#### [Dataset records]

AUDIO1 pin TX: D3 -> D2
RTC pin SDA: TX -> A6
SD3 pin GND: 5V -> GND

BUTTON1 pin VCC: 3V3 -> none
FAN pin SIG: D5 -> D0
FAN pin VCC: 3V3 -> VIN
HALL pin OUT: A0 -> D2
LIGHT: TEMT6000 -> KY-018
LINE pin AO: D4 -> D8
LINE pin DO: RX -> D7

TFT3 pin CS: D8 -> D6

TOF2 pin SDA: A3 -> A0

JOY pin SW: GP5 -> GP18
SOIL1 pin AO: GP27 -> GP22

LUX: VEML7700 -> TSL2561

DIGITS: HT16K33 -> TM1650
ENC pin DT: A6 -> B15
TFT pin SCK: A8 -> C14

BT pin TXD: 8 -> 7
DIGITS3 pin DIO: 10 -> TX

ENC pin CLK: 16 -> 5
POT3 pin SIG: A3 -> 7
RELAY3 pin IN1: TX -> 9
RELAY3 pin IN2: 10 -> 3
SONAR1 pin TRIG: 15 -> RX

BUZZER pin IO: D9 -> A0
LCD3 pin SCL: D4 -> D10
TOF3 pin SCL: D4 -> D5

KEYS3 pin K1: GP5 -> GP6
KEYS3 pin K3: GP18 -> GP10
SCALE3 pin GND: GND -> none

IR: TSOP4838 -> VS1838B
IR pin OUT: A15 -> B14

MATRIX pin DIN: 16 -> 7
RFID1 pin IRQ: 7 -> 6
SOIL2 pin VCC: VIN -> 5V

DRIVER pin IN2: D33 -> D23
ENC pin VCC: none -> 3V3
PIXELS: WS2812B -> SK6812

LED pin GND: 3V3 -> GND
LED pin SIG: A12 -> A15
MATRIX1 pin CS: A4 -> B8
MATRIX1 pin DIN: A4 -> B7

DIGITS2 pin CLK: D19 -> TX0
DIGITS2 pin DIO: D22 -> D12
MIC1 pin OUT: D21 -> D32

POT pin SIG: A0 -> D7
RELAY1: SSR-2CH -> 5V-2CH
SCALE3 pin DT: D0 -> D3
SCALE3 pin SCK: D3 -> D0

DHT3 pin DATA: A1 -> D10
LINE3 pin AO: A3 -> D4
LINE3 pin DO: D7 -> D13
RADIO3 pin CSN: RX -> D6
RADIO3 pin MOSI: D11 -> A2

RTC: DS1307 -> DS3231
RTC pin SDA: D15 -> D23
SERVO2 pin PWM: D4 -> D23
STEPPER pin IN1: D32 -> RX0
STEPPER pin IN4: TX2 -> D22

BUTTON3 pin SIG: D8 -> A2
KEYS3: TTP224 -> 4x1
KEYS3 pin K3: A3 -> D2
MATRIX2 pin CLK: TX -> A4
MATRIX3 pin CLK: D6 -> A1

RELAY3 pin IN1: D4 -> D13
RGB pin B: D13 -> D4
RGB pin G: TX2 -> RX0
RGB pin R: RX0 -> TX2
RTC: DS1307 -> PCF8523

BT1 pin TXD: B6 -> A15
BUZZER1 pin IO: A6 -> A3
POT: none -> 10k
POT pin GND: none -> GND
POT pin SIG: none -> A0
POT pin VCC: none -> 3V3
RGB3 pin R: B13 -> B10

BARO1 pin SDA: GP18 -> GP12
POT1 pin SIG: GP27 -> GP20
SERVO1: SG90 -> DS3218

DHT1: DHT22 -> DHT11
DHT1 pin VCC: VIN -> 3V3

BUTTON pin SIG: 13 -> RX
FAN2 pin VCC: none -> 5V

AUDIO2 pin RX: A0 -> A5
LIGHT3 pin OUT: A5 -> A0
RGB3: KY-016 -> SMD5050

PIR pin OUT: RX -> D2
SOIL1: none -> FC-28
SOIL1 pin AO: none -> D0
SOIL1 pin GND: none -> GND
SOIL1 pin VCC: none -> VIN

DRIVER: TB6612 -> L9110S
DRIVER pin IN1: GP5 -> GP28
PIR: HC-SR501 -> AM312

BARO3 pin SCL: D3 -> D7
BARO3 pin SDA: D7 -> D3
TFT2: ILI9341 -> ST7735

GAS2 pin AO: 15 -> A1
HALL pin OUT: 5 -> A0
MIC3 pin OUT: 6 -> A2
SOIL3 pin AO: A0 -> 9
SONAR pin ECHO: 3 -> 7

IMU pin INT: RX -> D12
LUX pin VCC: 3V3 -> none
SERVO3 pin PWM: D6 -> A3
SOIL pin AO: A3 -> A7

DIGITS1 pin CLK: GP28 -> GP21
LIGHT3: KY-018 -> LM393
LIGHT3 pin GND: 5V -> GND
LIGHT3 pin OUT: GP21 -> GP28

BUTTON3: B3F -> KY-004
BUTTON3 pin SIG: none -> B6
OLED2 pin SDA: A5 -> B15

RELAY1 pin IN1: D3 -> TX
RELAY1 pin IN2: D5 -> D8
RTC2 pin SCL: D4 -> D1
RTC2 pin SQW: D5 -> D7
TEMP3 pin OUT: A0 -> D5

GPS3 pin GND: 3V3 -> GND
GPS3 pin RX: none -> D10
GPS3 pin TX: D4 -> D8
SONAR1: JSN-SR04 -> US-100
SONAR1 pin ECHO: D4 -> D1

#### [What is required]
Taking care to match every character, output all of the entries above.

#### [Reply to the exercise]
AUDIO1 pin TX: D3 -> D2
RTC pin SDA: TX -> A6
SD3 pin GND: 5V -> GND

BUTTON1 pin VCC: 3V3 -> none
FAN pin SIG: D5 -> D0
FAN pin VCC: 3V3 -> VIN
HALL pin OUT: A0 -> D2
LIGHT: TEMT6000 -> KY-018
LINE pin AO: D4 -> D8
LINE pin DO: RX -> D7

TFT3 pin CS: D8 -> D6

TOF2 pin SDA: A3 -> A0

JOY pin SW: GP5 -> GP18
SOIL1 pin AO: GP27 -> GP22

LUX: VEML7700 -> TSL2561

DIGITS: HT16K33 -> TM1650
ENC pin DT: A6 -> B15
TFT pin SCK: A8 -> C14

BT pin TXD: 8 -> 7
DIGITS3 pin DIO: 10 -> TX

ENC pin CLK: 16 -> 5
POT3 pin SIG: A3 -> 7
RELAY3 pin IN1: TX -> 9
RELAY3 pin IN2: 10 -> 3
SONAR1 pin TRIG: 15 -> RX

BUZZER pin IO: D9 -> A0
LCD3 pin SCL: D4 -> D10
TOF3 pin SCL: D4 -> D5

KEYS3 pin K1: GP5 -> GP6
KEYS3 pin K3: GP18 -> GP10
SCALE3 pin GND: GND -> none

IR: TSOP4838 -> VS1838B
IR pin OUT: A15 -> B14

MATRIX pin DIN: 16 -> 7
RFID1 pin IRQ: 7 -> 6
SOIL2 pin VCC: VIN -> 5V

DRIVER pin IN2: D33 -> D23
ENC pin VCC: none -> 3V3
PIXELS: WS2812B -> SK6812

LED pin GND: 3V3 -> GND
LED pin SIG: A12 -> A15
MATRIX1 pin CS: A4 -> B8
MATRIX1 pin DIN: A4 -> B7

DIGITS2 pin CLK: D19 -> TX0
DIGITS2 pin DIO: D22 -> D12
MIC1 pin OUT: D21 -> D32

POT pin SIG: A0 -> D7
RELAY1: SSR-2CH -> 5V-2CH
SCALE3 pin DT: D0 -> D3
SCALE3 pin SCK: D3 -> D0

DHT3 pin DATA: A1 -> D10
LINE3 pin AO: A3 -> D4
LINE3 pin DO: D7 -> D13
RADIO3 pin CSN: RX -> D6
RADIO3 pin MOSI: D11 -> A2

RTC: DS1307 -> DS3231
RTC pin SDA: D15 -> D23
SERVO2 pin PWM: D4 -> D23
STEPPER pin IN1: D32 -> RX0
STEPPER pin IN4: TX2 -> D22

BUTTON3 pin SIG: D8 -> A2
KEYS3: TTP224 -> 4x1
KEYS3 pin K3: A3 -> D2
MATRIX2 pin CLK: TX -> A4
MATRIX3 pin CLK: D6 -> A1

RELAY3 pin IN1: D4 -> D13
RGB pin B: D13 -> D4
RGB pin G: TX2 -> RX0
RGB pin R: RX0 -> TX2
RTC: DS1307 -> PCF8523

BT1 pin TXD: B6 -> A15
BUZZER1 pin IO: A6 -> A3
POT: none -> 10k
POT pin GND: none -> GND
POT pin SIG: none -> A0
POT pin VCC: none -> 3V3
RGB3 pin R: B13 -> B10

BARO1 pin SDA: GP18 -> GP12
POT1 pin SIG: GP27 -> GP20
SERVO1: SG90 -> DS3218

DHT1: DHT22 -> DHT11
DHT1 pin VCC: VIN -> 3V3

BUTTON pin SIG: 13 -> RX
FAN2 pin VCC: none -> 5V

AUDIO2 pin RX: A0 -> A5
LIGHT3 pin OUT: A5 -> A0
RGB3: KY-016 -> SMD5050

PIR pin OUT: RX -> D2
SOIL1: none -> FC-28
SOIL1 pin AO: none -> D0
SOIL1 pin GND: none -> GND
SOIL1 pin VCC: none -> VIN

DRIVER: TB6612 -> L9110S
DRIVER pin IN1: GP5 -> GP28
PIR: HC-SR501 -> AM312

BARO3 pin SCL: D3 -> D7
BARO3 pin SDA: D7 -> D3
TFT2: ILI9341 -> ST7735

GAS2 pin AO: 15 -> A1
HALL pin OUT: 5 -> A0
MIC3 pin OUT: 6 -> A2
SOIL3 pin AO: A0 -> 9
SONAR pin ECHO: 3 -> 7

IMU pin INT: RX -> D12
LUX pin VCC: 3V3 -> none
SERVO3 pin PWM: D6 -> A3
SOIL pin AO: A3 -> A7

DIGITS1 pin CLK: GP28 -> GP21
LIGHT3: KY-018 -> LM393
LIGHT3 pin GND: 5V -> GND
LIGHT3 pin OUT: GP21 -> GP28

BUTTON3: B3F -> KY-004
BUTTON3 pin SIG: none -> B6
OLED2 pin SDA: A5 -> B15

RELAY1 pin IN1: D3 -> TX
RELAY1 pin IN2: D5 -> D8
RTC2 pin SCL: D4 -> D1
RTC2 pin SQW: D5 -> D7
TEMP3 pin OUT: A0 -> D5

GPS3 pin GND: 3V3 -> GND
GPS3 pin RX: none -> D10
GPS3 pin TX: D4 -> D8
SONAR1: JSN-SR04 -> US-100
SONAR1 pin ECHO: D4 -> D1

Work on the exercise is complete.